● **TASK**: Within these entries, how many lines contain the word "capsule"? Answer with the number alone.
------------------------
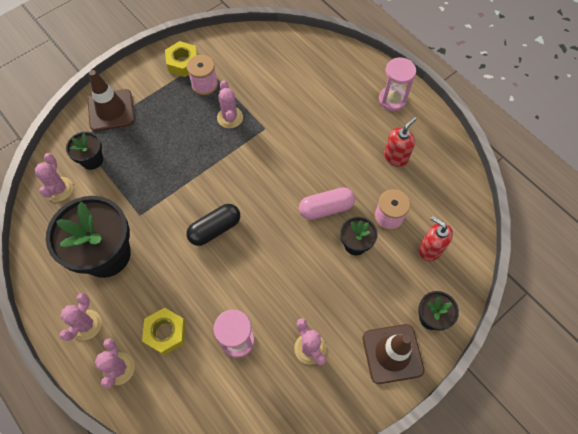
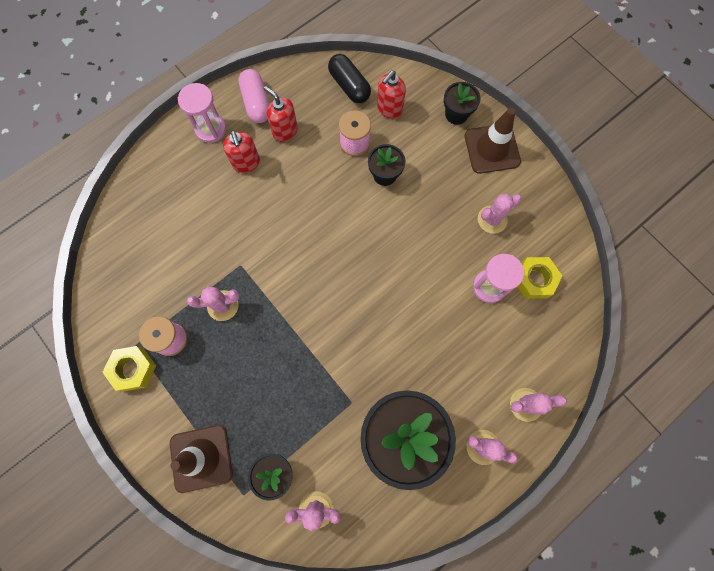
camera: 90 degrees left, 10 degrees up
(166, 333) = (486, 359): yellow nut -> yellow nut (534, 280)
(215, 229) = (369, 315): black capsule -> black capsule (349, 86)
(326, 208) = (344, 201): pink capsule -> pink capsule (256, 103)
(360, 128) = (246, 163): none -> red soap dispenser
------------------------
● **RESULT**: 2